> _ACTION ITEM_:
Return exactly the span of lines in the following data that opens with the line containing "(593, 102) = (304, 494): pink" and closes with the line containing "(665, 93) = (183, 539): blue". Include nothing else.

> _ENTRIES SUPPLIED_:
——————————

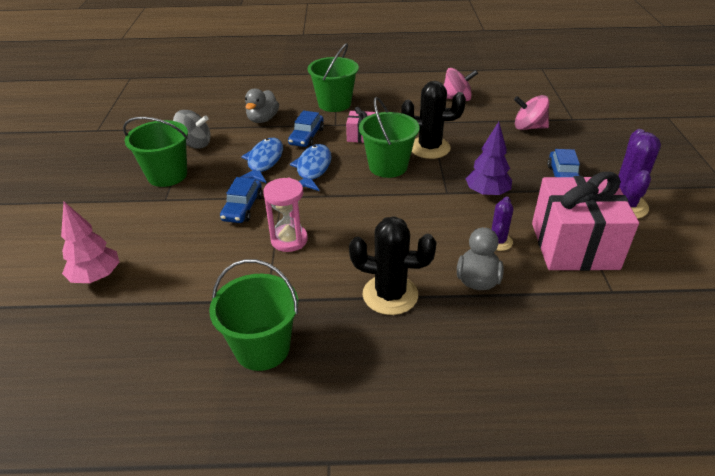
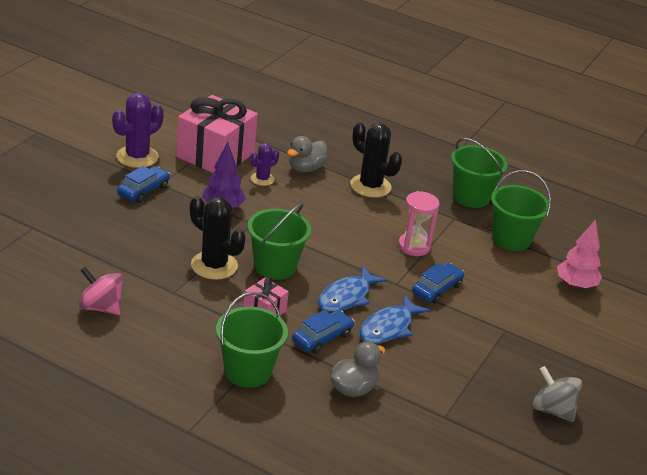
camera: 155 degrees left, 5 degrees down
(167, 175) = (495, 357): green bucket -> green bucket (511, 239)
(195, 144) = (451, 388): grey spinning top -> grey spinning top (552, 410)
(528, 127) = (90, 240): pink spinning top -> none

——————————

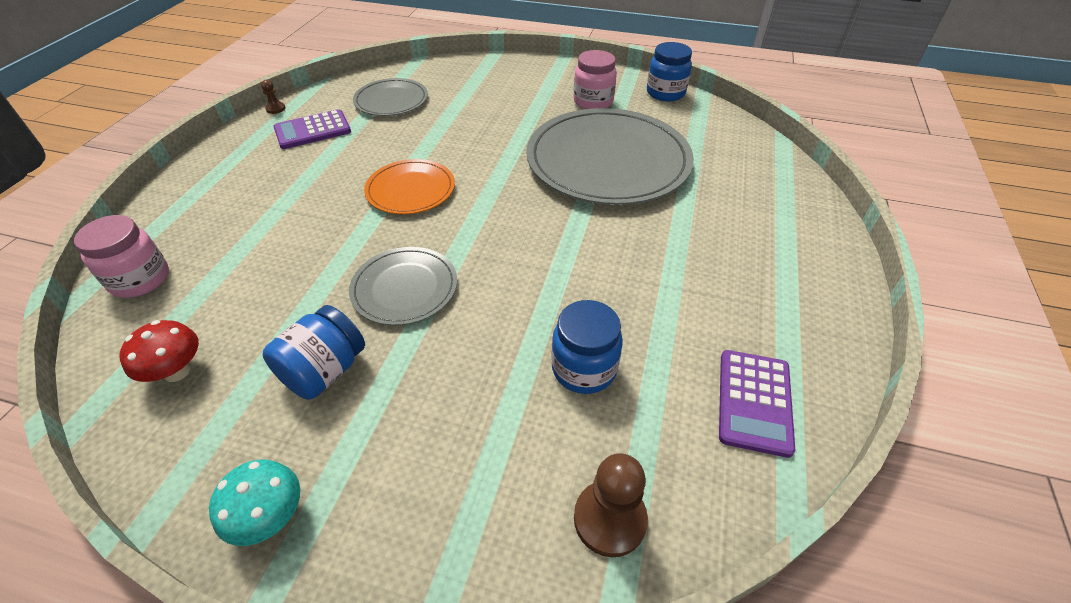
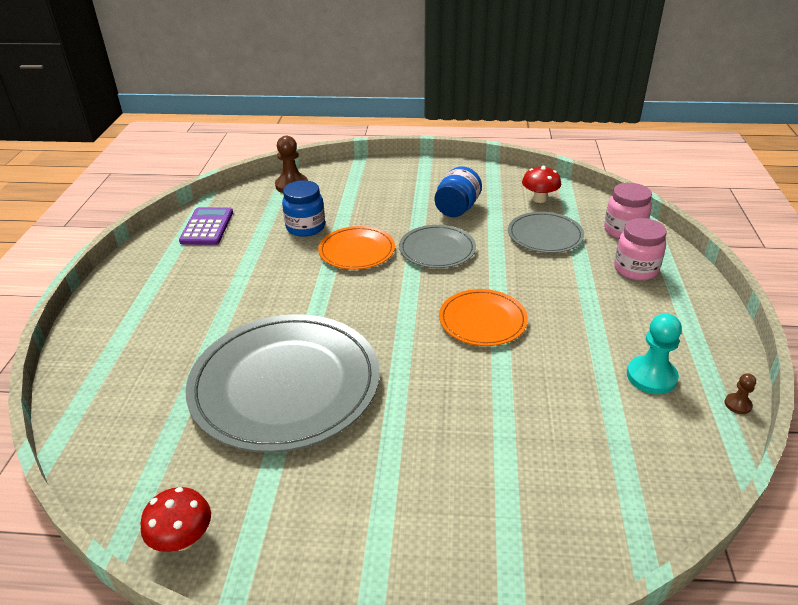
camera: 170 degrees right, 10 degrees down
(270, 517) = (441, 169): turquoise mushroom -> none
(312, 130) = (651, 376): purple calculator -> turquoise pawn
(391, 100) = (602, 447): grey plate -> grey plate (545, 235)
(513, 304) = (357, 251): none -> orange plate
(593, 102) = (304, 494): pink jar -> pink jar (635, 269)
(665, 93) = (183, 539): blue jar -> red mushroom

——————————

> _EXERCISE OUTPUT_:
(593, 102) = (304, 494): pink jar -> pink jar (635, 269)
(665, 93) = (183, 539): blue jar -> red mushroom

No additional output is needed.